[Object matching data]
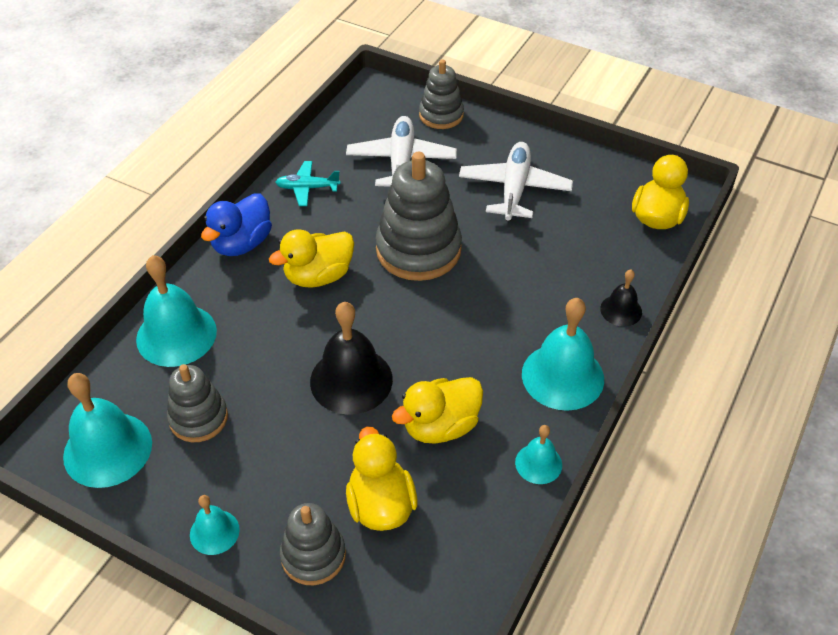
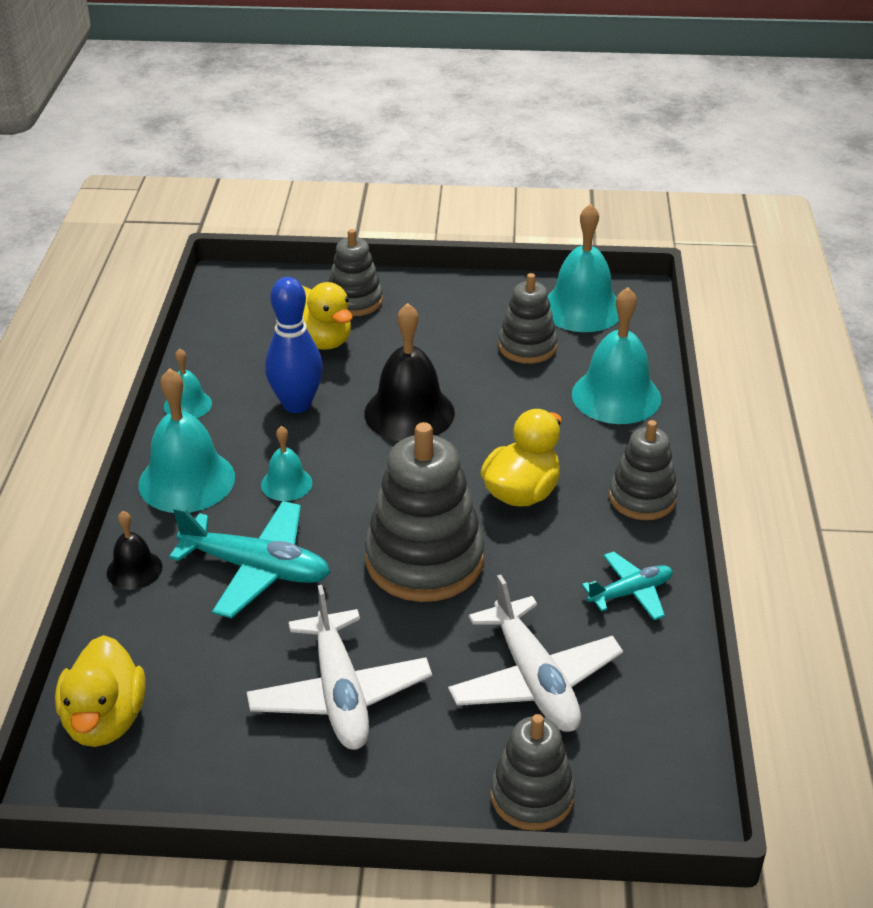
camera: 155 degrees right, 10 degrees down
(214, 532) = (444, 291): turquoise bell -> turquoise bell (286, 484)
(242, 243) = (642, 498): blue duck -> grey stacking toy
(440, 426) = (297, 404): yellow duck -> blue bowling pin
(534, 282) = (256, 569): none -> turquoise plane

| WHAT IS BEING ASKED |
From the line containing "(214, 532) = (444, 291): turquoise" to the final line of the data above, transcribe every line exactly and nothing more.

| WRITTEN SOLUTION |
(214, 532) = (444, 291): turquoise bell -> turquoise bell (286, 484)
(242, 243) = (642, 498): blue duck -> grey stacking toy
(440, 426) = (297, 404): yellow duck -> blue bowling pin
(534, 282) = (256, 569): none -> turquoise plane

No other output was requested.